• **PROBLEM TO SOLVE**:
The records that follow are to be repeated without alteration.

• **SUPPLIED RECORDS**:
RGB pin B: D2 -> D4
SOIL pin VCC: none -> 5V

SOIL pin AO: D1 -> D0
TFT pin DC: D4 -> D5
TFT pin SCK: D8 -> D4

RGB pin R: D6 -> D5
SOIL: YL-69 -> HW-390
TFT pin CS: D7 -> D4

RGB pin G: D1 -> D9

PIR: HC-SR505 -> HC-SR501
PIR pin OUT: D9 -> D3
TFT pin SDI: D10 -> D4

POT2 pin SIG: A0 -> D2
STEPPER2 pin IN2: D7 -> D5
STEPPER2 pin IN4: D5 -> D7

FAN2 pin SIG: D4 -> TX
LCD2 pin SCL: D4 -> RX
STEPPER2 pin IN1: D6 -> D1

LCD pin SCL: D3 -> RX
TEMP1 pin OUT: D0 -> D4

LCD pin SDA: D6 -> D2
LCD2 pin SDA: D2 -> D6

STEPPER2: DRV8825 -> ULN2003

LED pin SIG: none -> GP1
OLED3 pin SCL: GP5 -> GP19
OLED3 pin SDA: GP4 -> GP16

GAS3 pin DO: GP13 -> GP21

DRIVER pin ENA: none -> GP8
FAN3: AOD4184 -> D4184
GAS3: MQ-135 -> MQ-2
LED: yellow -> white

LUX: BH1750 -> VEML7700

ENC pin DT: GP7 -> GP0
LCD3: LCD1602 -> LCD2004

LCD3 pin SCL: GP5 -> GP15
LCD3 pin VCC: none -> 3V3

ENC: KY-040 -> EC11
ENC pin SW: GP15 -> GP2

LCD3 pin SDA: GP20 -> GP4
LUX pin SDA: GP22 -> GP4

• **ANSWER BELOW**:
RGB pin B: D2 -> D4
SOIL pin VCC: none -> 5V

SOIL pin AO: D1 -> D0
TFT pin DC: D4 -> D5
TFT pin SCK: D8 -> D4

RGB pin R: D6 -> D5
SOIL: YL-69 -> HW-390
TFT pin CS: D7 -> D4

RGB pin G: D1 -> D9

PIR: HC-SR505 -> HC-SR501
PIR pin OUT: D9 -> D3
TFT pin SDI: D10 -> D4

POT2 pin SIG: A0 -> D2
STEPPER2 pin IN2: D7 -> D5
STEPPER2 pin IN4: D5 -> D7

FAN2 pin SIG: D4 -> TX
LCD2 pin SCL: D4 -> RX
STEPPER2 pin IN1: D6 -> D1

LCD pin SCL: D3 -> RX
TEMP1 pin OUT: D0 -> D4

LCD pin SDA: D6 -> D2
LCD2 pin SDA: D2 -> D6

STEPPER2: DRV8825 -> ULN2003

LED pin SIG: none -> GP1
OLED3 pin SCL: GP5 -> GP19
OLED3 pin SDA: GP4 -> GP16

GAS3 pin DO: GP13 -> GP21

DRIVER pin ENA: none -> GP8
FAN3: AOD4184 -> D4184
GAS3: MQ-135 -> MQ-2
LED: yellow -> white

LUX: BH1750 -> VEML7700

ENC pin DT: GP7 -> GP0
LCD3: LCD1602 -> LCD2004

LCD3 pin SCL: GP5 -> GP15
LCD3 pin VCC: none -> 3V3

ENC: KY-040 -> EC11
ENC pin SW: GP15 -> GP2

LCD3 pin SDA: GP20 -> GP4
LUX pin SDA: GP22 -> GP4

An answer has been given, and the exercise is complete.